= Collection entries =
==============================

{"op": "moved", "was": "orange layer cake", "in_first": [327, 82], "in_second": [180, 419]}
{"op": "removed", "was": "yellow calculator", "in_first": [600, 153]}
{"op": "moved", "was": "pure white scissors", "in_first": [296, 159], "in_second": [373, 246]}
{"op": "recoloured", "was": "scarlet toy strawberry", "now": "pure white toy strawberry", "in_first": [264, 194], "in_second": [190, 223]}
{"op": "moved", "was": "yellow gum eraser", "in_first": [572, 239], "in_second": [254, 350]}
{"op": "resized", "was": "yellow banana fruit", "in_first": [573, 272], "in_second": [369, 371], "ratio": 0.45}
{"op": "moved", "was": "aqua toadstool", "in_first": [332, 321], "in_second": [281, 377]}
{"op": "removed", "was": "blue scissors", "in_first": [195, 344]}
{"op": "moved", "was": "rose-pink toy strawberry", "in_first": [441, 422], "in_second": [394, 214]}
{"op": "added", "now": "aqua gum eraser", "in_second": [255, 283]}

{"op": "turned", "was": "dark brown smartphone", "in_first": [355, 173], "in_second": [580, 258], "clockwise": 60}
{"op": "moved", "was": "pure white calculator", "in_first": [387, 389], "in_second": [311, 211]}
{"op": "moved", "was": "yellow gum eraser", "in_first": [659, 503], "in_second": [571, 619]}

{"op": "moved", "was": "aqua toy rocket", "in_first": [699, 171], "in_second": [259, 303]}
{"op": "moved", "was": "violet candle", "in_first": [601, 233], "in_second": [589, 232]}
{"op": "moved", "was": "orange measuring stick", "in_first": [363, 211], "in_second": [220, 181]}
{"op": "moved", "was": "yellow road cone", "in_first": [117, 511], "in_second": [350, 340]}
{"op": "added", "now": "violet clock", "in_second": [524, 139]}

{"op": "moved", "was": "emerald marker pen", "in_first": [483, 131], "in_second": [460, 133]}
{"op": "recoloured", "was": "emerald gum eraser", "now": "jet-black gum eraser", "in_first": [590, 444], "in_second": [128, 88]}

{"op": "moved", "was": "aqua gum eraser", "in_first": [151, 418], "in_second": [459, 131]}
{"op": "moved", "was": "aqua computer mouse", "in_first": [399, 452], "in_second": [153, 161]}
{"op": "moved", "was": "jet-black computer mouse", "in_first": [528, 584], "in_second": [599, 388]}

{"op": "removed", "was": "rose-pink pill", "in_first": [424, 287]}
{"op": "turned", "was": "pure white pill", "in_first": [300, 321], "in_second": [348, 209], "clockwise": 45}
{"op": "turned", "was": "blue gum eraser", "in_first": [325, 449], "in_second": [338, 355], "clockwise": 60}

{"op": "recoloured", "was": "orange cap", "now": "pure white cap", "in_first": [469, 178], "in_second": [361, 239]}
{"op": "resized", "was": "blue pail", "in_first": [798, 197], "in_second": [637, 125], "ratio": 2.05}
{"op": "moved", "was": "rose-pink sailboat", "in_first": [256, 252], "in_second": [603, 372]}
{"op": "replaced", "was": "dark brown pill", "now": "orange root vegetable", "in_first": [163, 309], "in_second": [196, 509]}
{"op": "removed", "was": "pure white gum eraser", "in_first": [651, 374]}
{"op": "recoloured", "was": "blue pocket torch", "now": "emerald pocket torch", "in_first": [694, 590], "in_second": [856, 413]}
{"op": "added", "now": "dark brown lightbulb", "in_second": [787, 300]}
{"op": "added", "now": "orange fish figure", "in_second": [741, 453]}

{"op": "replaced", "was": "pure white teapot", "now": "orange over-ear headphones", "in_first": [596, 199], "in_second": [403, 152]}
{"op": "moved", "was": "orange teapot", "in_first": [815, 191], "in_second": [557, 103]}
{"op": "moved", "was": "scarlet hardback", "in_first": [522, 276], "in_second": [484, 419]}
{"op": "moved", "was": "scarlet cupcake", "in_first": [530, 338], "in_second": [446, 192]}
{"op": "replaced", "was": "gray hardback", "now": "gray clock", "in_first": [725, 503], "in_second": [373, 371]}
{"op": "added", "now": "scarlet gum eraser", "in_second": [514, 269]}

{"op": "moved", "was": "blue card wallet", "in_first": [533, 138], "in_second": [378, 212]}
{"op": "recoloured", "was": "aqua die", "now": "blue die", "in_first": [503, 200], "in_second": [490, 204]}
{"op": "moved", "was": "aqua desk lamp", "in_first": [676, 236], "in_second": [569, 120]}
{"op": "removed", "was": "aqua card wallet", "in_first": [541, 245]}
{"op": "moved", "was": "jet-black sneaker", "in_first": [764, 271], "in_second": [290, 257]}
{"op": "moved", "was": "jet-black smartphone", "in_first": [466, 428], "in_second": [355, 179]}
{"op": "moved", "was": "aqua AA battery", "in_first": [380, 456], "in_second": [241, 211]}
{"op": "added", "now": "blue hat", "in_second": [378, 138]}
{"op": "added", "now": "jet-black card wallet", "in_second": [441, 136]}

==============================

= What to do =
Lines in the records above that carry the word "strawberry" are to be located and copied.

= Response to the task =
{"op": "recoloured", "was": "scarlet toy strawberry", "now": "pure white toy strawberry", "in_first": [264, 194], "in_second": [190, 223]}
{"op": "moved", "was": "rose-pink toy strawberry", "in_first": [441, 422], "in_second": [394, 214]}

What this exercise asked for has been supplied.